Dataset items:
- - - - -

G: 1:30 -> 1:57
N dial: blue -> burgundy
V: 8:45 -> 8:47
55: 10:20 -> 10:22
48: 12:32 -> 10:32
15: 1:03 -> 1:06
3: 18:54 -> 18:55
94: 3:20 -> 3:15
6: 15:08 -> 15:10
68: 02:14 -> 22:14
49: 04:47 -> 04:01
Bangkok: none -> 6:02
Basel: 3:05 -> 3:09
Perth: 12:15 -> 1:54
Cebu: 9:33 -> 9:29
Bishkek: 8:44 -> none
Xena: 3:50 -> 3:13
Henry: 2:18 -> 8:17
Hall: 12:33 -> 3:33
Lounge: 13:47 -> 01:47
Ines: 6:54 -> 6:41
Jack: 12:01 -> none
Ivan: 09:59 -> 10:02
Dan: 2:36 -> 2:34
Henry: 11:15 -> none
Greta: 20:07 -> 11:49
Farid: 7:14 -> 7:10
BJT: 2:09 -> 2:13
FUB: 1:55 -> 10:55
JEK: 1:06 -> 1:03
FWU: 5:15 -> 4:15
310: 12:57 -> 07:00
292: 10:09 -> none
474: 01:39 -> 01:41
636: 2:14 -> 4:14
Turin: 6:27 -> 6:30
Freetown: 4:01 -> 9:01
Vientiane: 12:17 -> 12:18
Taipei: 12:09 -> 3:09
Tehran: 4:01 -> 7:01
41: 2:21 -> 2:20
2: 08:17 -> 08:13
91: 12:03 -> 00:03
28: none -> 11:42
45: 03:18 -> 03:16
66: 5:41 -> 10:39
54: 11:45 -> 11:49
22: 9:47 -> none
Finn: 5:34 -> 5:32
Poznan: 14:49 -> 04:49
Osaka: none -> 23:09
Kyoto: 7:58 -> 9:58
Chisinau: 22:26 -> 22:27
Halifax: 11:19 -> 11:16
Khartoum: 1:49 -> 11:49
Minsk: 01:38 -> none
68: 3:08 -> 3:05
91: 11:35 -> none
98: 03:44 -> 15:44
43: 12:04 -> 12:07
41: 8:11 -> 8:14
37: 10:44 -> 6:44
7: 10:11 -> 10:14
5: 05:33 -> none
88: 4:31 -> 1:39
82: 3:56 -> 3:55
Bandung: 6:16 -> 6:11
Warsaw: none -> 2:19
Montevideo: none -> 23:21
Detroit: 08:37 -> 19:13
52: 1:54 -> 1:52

- - - - -

Can you turn all of these rows into a Markdown table with the columns No. and Change, numbering each line and leaving out blank lines?

| No. | Change |
|---|---|
| 1 | G: 1:30 -> 1:57 |
| 2 | N dial: blue -> burgundy |
| 3 | V: 8:45 -> 8:47 |
| 4 | 55: 10:20 -> 10:22 |
| 5 | 48: 12:32 -> 10:32 |
| 6 | 15: 1:03 -> 1:06 |
| 7 | 3: 18:54 -> 18:55 |
| 8 | 94: 3:20 -> 3:15 |
| 9 | 6: 15:08 -> 15:10 |
| 10 | 68: 02:14 -> 22:14 |
| 11 | 49: 04:47 -> 04:01 |
| 12 | Bangkok: none -> 6:02 |
| 13 | Basel: 3:05 -> 3:09 |
| 14 | Perth: 12:15 -> 1:54 |
| 15 | Cebu: 9:33 -> 9:29 |
| 16 | Bishkek: 8:44 -> none |
| 17 | Xena: 3:50 -> 3:13 |
| 18 | Henry: 2:18 -> 8:17 |
| 19 | Hall: 12:33 -> 3:33 |
| 20 | Lounge: 13:47 -> 01:47 |
| 21 | Ines: 6:54 -> 6:41 |
| 22 | Jack: 12:01 -> none |
| 23 | Ivan: 09:59 -> 10:02 |
| 24 | Dan: 2:36 -> 2:34 |
| 25 | Henry: 11:15 -> none |
| 26 | Greta: 20:07 -> 11:49 |
| 27 | Farid: 7:14 -> 7:10 |
| 28 | BJT: 2:09 -> 2:13 |
| 29 | FUB: 1:55 -> 10:55 |
| 30 | JEK: 1:06 -> 1:03 |
| 31 | FWU: 5:15 -> 4:15 |
| 32 | 310: 12:57 -> 07:00 |
| 33 | 292: 10:09 -> none |
| 34 | 474: 01:39 -> 01:41 |
| 35 | 636: 2:14 -> 4:14 |
| 36 | Turin: 6:27 -> 6:30 |
| 37 | Freetown: 4:01 -> 9:01 |
| 38 | Vientiane: 12:17 -> 12:18 |
| 39 | Taipei: 12:09 -> 3:09 |
| 40 | Tehran: 4:01 -> 7:01 |
| 41 | 41: 2:21 -> 2:20 |
| 42 | 2: 08:17 -> 08:13 |
| 43 | 91: 12:03 -> 00:03 |
| 44 | 28: none -> 11:42 |
| 45 | 45: 03:18 -> 03:16 |
| 46 | 66: 5:41 -> 10:39 |
| 47 | 54: 11:45 -> 11:49 |
| 48 | 22: 9:47 -> none |
| 49 | Finn: 5:34 -> 5:32 |
| 50 | Poznan: 14:49 -> 04:49 |
| 51 | Osaka: none -> 23:09 |
| 52 | Kyoto: 7:58 -> 9:58 |
| 53 | Chisinau: 22:26 -> 22:27 |
| 54 | Halifax: 11:19 -> 11:16 |
| 55 | Khartoum: 1:49 -> 11:49 |
| 56 | Minsk: 01:38 -> none |
| 57 | 68: 3:08 -> 3:05 |
| 58 | 91: 11:35 -> none |
| 59 | 98: 03:44 -> 15:44 |
| 60 | 43: 12:04 -> 12:07 |
| 61 | 41: 8:11 -> 8:14 |
| 62 | 37: 10:44 -> 6:44 |
| 63 | 7: 10:11 -> 10:14 |
| 64 | 5: 05:33 -> none |
| 65 | 88: 4:31 -> 1:39 |
| 66 | 82: 3:56 -> 3:55 |
| 67 | Bandung: 6:16 -> 6:11 |
| 68 | Warsaw: none -> 2:19 |
| 69 | Montevideo: none -> 23:21 |
| 70 | Detroit: 08:37 -> 19:13 |
| 71 | 52: 1:54 -> 1:52 |